DATA SHOWN:
┏━━
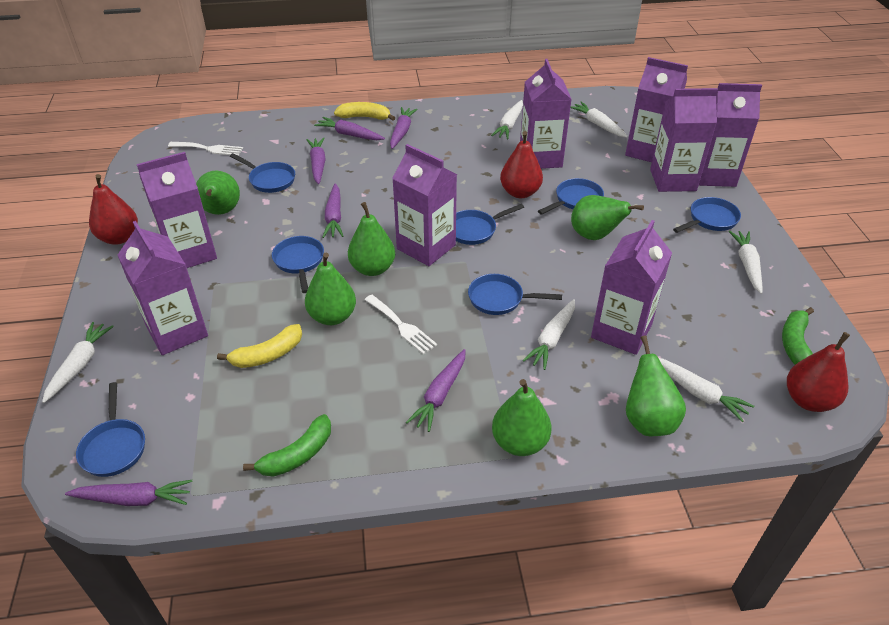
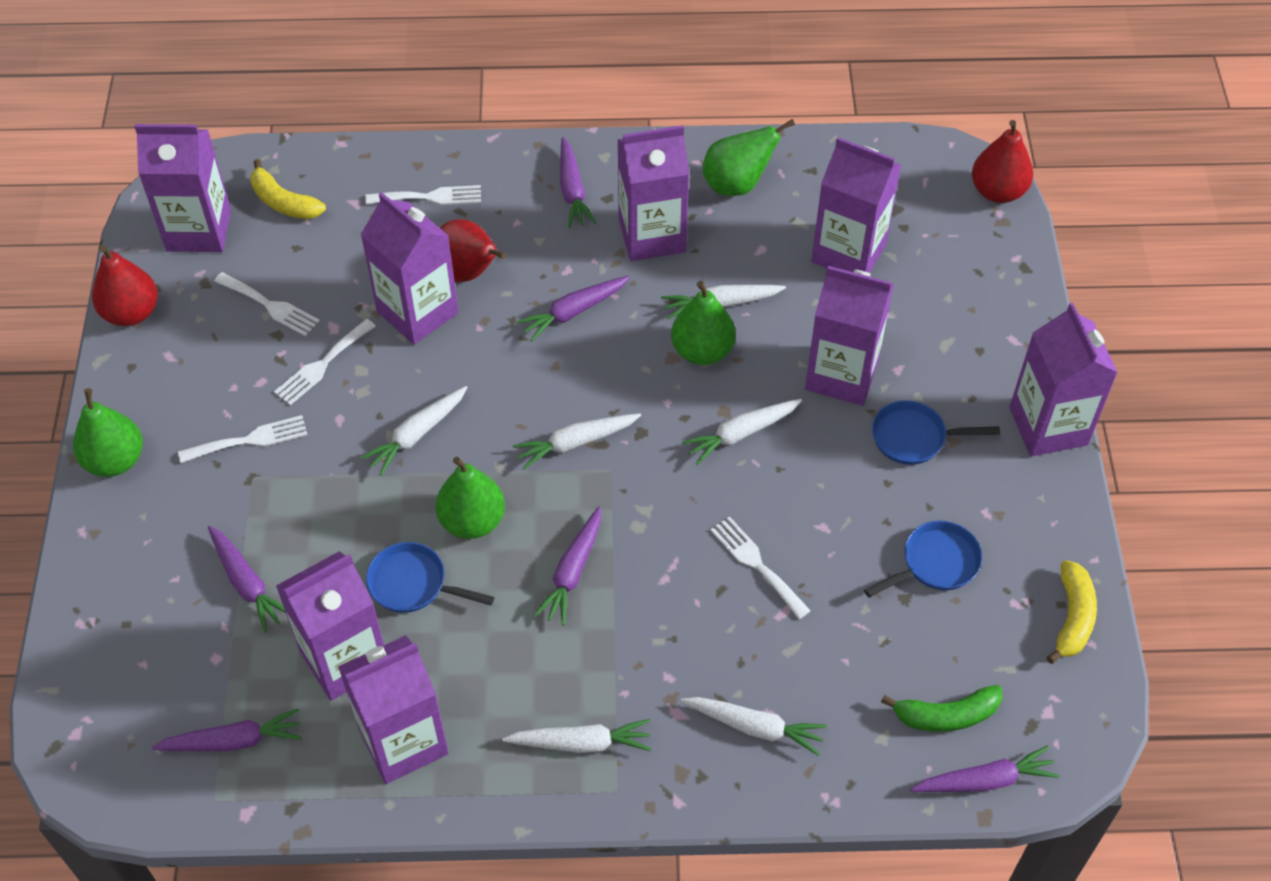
blue pan: 7 -> 3
green banana: 2 -> 1
green pear: 6 -> 4
white fork: 2 -> 5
┗━━
EXERCISE DESCRIPTION:
Please repeat all of the data exactly, excluding images.

RESPONSE AREA:
blue pan: 7 -> 3
green banana: 2 -> 1
green pear: 6 -> 4
white fork: 2 -> 5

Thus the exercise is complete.